Top of Data for the task

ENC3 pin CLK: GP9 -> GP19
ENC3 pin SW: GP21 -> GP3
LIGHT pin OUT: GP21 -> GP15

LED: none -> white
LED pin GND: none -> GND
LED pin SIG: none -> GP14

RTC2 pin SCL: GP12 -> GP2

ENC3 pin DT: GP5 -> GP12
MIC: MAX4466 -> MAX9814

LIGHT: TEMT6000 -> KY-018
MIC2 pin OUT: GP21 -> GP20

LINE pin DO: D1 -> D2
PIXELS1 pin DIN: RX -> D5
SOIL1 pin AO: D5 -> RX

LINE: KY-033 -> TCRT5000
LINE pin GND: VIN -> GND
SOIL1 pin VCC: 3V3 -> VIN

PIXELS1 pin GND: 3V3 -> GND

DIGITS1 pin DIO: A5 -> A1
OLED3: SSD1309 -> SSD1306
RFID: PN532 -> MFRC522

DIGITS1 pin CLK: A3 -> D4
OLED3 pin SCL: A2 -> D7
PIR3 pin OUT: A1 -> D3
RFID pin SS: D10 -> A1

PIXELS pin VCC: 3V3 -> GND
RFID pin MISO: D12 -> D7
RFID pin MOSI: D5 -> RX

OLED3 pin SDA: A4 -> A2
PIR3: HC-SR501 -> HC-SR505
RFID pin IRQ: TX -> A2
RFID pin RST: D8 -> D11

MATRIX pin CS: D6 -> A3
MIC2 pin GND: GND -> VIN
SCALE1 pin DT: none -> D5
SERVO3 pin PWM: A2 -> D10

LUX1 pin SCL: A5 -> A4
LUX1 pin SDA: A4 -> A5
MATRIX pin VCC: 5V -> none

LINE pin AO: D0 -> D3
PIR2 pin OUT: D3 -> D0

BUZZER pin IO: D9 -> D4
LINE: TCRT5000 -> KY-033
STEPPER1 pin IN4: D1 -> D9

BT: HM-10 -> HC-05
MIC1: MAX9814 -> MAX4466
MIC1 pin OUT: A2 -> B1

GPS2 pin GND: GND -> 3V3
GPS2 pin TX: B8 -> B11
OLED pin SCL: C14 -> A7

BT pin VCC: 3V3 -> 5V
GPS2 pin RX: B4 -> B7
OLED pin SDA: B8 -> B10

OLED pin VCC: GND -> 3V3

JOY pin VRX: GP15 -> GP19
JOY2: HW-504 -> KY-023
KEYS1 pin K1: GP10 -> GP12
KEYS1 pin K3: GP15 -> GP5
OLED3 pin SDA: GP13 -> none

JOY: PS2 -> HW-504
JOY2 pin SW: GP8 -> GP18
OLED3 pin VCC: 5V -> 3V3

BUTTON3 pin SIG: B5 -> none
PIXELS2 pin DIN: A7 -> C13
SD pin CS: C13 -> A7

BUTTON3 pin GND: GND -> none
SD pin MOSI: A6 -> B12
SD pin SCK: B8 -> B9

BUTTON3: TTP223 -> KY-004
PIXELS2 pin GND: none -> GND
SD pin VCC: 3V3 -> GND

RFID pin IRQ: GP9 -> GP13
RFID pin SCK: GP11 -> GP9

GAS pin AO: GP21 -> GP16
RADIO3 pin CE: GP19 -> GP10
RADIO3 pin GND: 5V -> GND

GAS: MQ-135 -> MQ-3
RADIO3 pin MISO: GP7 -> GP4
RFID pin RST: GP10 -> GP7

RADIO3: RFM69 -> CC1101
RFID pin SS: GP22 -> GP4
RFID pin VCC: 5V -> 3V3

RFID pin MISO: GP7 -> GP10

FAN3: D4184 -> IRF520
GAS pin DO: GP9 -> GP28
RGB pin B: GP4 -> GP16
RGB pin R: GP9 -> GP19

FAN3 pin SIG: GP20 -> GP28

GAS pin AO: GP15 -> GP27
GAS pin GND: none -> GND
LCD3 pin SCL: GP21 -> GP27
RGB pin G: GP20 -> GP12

Bottom of Data for the task

## Required action
Above are records; repeat only the lines starting at the line with "OLED3 pin SCL: A2 -> D7" and ending at the line with "JOY2: HW-504 -> KY-023", exactly as they appear, both included.

## The completed task
OLED3 pin SCL: A2 -> D7
PIR3 pin OUT: A1 -> D3
RFID pin SS: D10 -> A1

PIXELS pin VCC: 3V3 -> GND
RFID pin MISO: D12 -> D7
RFID pin MOSI: D5 -> RX

OLED3 pin SDA: A4 -> A2
PIR3: HC-SR501 -> HC-SR505
RFID pin IRQ: TX -> A2
RFID pin RST: D8 -> D11

MATRIX pin CS: D6 -> A3
MIC2 pin GND: GND -> VIN
SCALE1 pin DT: none -> D5
SERVO3 pin PWM: A2 -> D10

LUX1 pin SCL: A5 -> A4
LUX1 pin SDA: A4 -> A5
MATRIX pin VCC: 5V -> none

LINE pin AO: D0 -> D3
PIR2 pin OUT: D3 -> D0

BUZZER pin IO: D9 -> D4
LINE: TCRT5000 -> KY-033
STEPPER1 pin IN4: D1 -> D9

BT: HM-10 -> HC-05
MIC1: MAX9814 -> MAX4466
MIC1 pin OUT: A2 -> B1

GPS2 pin GND: GND -> 3V3
GPS2 pin TX: B8 -> B11
OLED pin SCL: C14 -> A7

BT pin VCC: 3V3 -> 5V
GPS2 pin RX: B4 -> B7
OLED pin SDA: B8 -> B10

OLED pin VCC: GND -> 3V3

JOY pin VRX: GP15 -> GP19
JOY2: HW-504 -> KY-023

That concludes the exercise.